Instructions to follow: State the count of lines below featuring the word "toothbrush", and write nothing further.

········

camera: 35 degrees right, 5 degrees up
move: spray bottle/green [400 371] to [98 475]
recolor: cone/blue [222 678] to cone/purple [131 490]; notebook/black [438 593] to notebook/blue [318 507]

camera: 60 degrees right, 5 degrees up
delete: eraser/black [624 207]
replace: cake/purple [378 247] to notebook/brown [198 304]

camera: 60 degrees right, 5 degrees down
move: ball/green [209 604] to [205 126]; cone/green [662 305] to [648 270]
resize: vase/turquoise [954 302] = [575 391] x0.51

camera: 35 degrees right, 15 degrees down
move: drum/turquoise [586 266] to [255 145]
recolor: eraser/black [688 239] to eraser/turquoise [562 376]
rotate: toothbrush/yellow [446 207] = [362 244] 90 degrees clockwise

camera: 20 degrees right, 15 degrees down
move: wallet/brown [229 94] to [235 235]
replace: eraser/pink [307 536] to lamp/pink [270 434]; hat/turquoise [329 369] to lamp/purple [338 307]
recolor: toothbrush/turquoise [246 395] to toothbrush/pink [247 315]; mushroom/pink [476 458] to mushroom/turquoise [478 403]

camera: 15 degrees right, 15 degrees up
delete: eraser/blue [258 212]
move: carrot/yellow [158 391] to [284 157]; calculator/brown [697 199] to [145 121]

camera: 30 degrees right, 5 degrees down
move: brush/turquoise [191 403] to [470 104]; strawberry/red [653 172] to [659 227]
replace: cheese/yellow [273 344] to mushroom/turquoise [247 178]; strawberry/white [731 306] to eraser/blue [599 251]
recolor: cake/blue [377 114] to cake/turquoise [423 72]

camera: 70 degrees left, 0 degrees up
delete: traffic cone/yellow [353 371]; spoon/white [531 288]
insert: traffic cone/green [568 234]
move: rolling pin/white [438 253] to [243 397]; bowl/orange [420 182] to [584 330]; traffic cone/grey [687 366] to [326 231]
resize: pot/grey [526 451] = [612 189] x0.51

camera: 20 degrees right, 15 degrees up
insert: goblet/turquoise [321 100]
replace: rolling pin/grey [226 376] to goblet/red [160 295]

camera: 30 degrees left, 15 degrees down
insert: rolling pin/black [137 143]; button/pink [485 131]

········

Solution for this problem: 2